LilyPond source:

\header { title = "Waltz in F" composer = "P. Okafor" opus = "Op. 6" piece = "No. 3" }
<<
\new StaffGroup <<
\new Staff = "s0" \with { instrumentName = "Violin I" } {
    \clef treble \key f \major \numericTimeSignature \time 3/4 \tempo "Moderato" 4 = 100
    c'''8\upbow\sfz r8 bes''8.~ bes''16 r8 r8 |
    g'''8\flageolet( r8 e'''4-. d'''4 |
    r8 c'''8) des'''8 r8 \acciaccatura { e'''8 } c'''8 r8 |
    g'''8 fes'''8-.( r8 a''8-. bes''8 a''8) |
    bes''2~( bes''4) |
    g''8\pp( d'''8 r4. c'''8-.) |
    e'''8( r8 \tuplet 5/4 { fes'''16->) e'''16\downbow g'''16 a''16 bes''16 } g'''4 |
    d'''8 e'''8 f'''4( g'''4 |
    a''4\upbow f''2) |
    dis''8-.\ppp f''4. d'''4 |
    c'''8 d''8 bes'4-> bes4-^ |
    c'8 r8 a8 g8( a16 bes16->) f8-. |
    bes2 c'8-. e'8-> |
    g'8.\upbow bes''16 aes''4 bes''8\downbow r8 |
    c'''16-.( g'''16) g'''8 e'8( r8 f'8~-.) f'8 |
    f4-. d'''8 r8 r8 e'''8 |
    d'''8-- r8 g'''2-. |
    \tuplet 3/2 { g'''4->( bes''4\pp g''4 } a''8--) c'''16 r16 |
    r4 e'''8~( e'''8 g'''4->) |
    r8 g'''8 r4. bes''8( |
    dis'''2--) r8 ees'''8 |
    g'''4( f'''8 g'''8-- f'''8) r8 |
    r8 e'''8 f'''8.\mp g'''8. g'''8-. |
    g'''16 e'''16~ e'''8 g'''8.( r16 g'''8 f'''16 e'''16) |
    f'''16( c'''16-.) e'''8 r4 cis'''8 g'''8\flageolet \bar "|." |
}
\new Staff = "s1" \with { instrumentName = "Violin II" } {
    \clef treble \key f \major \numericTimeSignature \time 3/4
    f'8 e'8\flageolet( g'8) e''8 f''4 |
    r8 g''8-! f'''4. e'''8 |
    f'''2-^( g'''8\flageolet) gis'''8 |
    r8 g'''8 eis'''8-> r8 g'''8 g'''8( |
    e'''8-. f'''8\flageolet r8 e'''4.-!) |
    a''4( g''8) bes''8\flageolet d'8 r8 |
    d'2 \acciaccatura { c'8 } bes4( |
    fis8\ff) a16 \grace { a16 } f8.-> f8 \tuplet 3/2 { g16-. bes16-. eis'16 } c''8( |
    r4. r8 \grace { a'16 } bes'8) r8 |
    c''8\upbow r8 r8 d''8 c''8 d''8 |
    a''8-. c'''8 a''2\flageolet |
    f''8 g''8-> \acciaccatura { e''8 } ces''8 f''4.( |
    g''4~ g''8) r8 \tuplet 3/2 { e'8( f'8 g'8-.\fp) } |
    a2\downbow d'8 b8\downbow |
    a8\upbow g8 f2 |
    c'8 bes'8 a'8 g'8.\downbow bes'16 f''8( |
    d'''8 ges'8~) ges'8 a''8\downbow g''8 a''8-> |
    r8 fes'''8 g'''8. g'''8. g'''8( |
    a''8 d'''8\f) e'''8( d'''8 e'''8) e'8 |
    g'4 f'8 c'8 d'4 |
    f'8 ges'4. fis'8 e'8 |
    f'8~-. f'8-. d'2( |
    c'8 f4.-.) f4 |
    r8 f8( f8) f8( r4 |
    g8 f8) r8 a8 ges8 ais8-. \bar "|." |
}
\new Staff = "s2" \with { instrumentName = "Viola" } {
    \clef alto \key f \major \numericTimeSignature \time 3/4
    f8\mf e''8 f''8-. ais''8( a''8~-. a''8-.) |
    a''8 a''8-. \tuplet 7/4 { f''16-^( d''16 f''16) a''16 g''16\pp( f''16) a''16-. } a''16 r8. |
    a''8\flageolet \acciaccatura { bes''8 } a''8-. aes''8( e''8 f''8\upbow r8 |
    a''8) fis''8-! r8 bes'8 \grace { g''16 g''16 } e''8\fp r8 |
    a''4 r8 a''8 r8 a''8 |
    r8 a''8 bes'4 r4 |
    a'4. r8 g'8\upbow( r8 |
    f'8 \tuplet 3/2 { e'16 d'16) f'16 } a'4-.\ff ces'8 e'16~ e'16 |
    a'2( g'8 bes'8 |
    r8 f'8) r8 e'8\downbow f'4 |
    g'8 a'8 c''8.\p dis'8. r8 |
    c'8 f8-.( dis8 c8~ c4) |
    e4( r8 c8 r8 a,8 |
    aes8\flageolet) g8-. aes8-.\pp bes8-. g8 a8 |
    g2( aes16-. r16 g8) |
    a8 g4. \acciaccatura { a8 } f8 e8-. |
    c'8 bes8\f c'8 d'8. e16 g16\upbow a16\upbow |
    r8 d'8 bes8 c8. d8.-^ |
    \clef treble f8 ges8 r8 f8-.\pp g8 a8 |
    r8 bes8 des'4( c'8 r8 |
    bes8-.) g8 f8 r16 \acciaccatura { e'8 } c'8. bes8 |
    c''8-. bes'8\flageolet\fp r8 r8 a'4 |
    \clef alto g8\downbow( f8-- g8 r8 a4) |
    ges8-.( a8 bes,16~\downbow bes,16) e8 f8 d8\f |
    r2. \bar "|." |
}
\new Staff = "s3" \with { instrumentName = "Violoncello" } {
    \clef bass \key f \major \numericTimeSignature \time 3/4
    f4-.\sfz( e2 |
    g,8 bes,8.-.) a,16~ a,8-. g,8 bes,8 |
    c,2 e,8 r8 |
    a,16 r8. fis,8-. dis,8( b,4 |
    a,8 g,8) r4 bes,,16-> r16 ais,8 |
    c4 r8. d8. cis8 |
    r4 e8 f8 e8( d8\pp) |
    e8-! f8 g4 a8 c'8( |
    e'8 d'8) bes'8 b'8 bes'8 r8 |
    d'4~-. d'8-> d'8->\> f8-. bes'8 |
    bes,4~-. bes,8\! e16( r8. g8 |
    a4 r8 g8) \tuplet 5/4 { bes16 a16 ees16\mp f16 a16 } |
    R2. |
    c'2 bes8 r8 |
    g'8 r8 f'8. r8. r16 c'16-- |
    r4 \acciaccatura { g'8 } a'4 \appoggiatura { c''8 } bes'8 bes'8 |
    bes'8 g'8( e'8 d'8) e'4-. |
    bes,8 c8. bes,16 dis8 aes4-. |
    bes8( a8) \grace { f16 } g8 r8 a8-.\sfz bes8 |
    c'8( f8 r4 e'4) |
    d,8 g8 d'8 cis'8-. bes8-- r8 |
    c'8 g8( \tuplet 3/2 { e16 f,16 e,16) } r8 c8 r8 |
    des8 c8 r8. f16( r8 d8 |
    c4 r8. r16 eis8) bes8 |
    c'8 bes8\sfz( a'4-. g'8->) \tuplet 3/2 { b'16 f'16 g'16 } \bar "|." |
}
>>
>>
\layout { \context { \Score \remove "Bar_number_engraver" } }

---

--- Short task ---
How many lines of the listing contain the string "major"? Match case exactly, and reply with the number alone.

--- Answer to the problem ---
4